- To do
Give the lines below again exactly, starting with the line that holds "brown cutting board [493,293,547,377]" and going on through the line that holds "purple ball [527,108,565,147] -> none".

- Working data
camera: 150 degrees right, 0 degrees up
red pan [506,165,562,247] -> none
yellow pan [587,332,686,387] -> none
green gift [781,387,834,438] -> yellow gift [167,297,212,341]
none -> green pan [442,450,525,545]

---

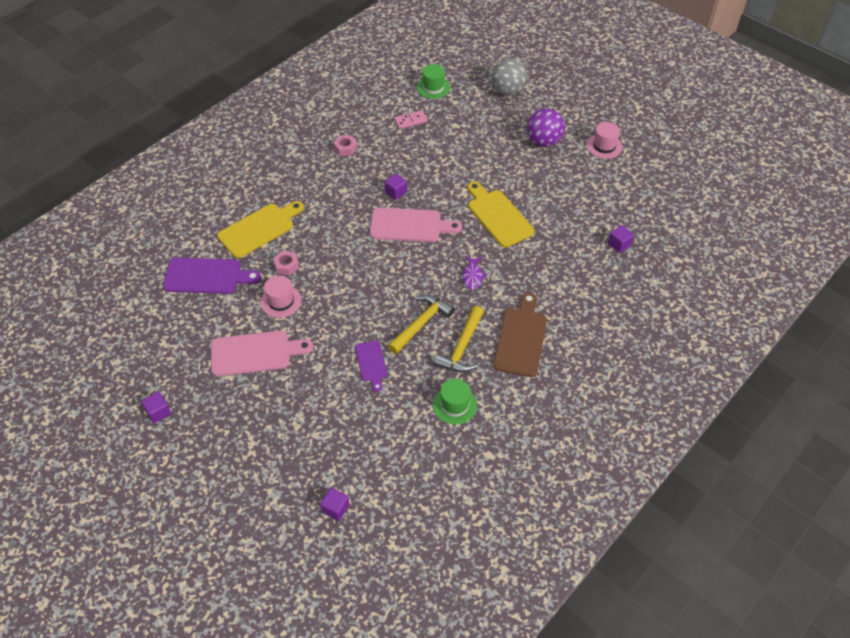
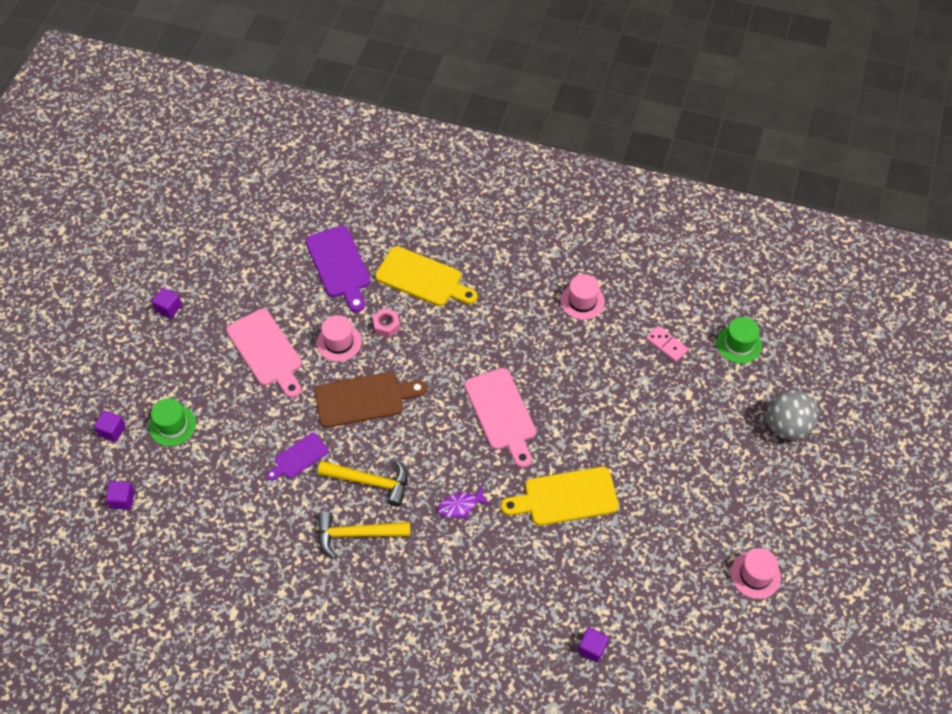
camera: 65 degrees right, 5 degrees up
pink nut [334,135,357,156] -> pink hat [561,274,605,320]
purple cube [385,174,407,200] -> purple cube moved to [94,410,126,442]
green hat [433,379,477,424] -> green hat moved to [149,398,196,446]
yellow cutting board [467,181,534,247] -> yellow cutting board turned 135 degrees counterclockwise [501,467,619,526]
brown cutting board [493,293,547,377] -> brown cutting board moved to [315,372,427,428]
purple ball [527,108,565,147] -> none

...

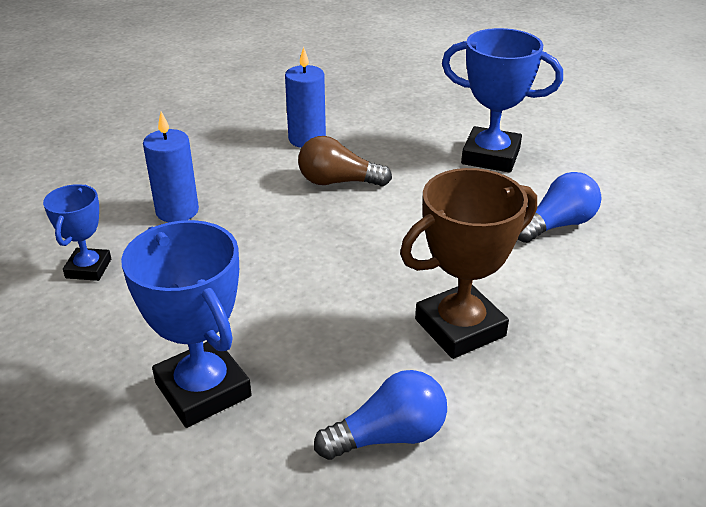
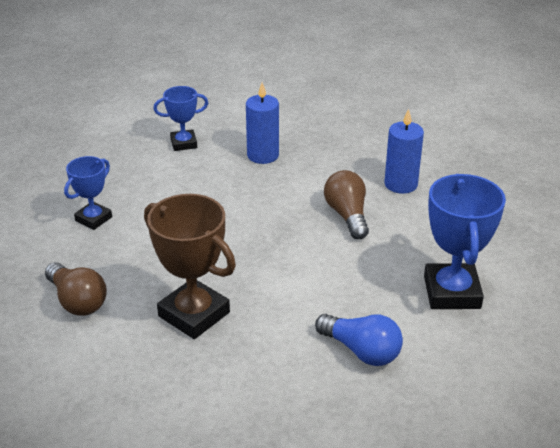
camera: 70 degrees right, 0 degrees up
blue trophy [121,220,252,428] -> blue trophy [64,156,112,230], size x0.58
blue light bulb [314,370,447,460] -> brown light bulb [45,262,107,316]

- Solution to the problem
brown cutting board [493,293,547,377] -> brown cutting board moved to [315,372,427,428]
purple ball [527,108,565,147] -> none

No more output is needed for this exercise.